### Required work:
The answer must consist solely of the lines from the start of the records through the line containing "IC1 pin NC: none -> VRAW", restated word for word, with no pictures.
▬▬▬▬▬▬
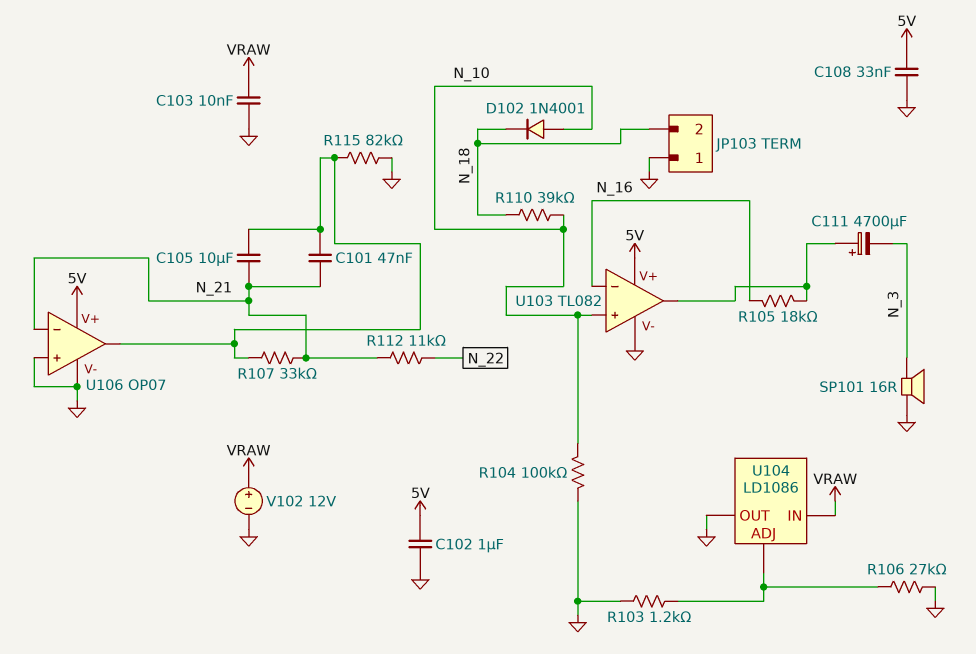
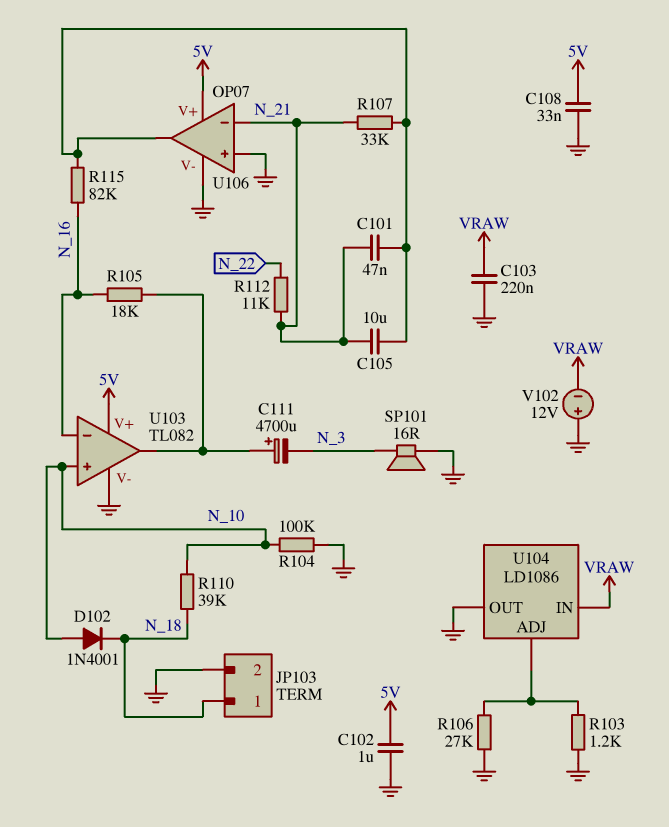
C103: 10nF (GND, VRAW) -> 220nF (GND, VRAW)
JP103 pin 1: GND -> N_18
JP103 pin 2: N_18 -> GND
R115: 82k (GND, U106/out) -> 82k (N_16, U106/out)
V102: 12V (plus VRAW, minus GND) -> 12V (plus GND, minus VRAW)

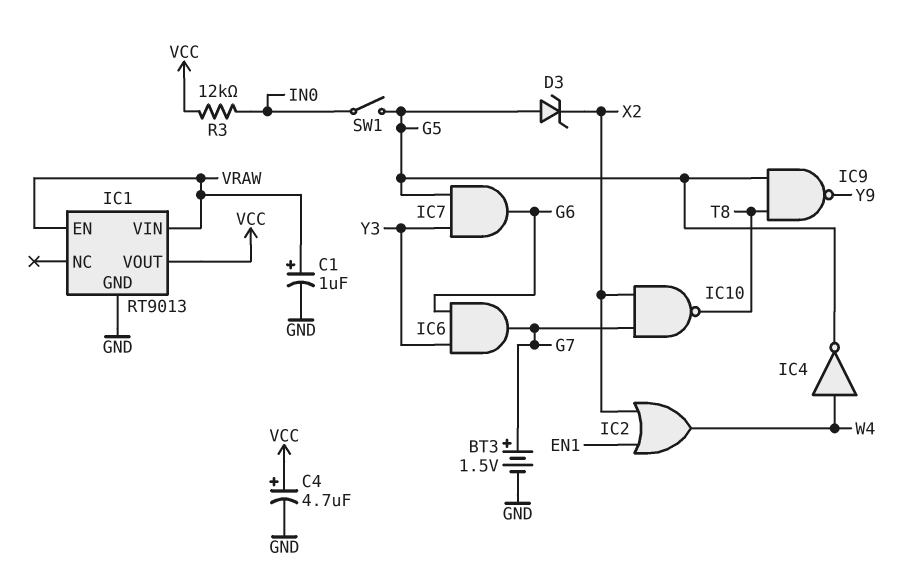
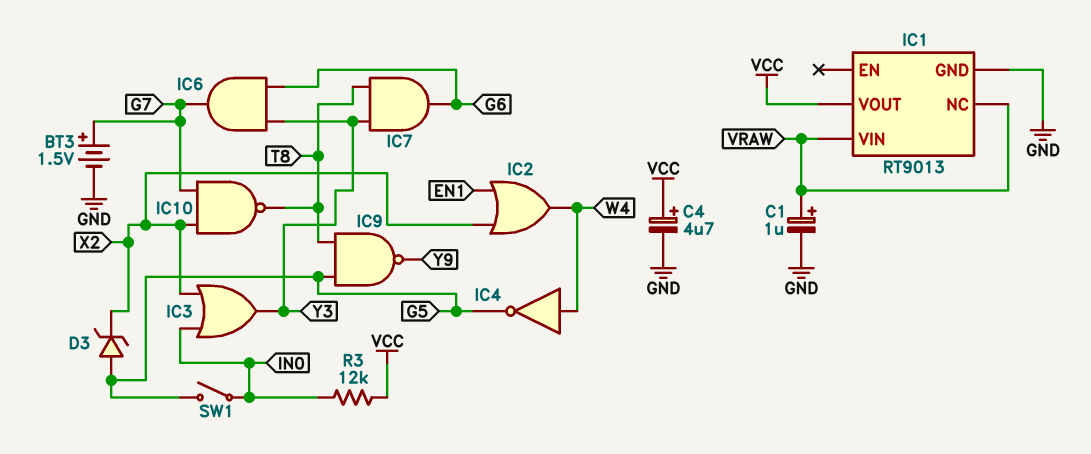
IC1 pin EN: VRAW -> none
IC1 pin NC: none -> VRAW
IC3: none -> OR (in IN0, in X2, out Y3)
IC7: AND (in G5, in Y3, out G6) -> AND (in T8, in Y3, out G6)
▬▬▬▬▬▬
### Expected answer:
C103: 10nF (GND, VRAW) -> 220nF (GND, VRAW)
JP103 pin 1: GND -> N_18
JP103 pin 2: N_18 -> GND
R115: 82k (GND, U106/out) -> 82k (N_16, U106/out)
V102: 12V (plus VRAW, minus GND) -> 12V (plus GND, minus VRAW)

IC1 pin EN: VRAW -> none
IC1 pin NC: none -> VRAW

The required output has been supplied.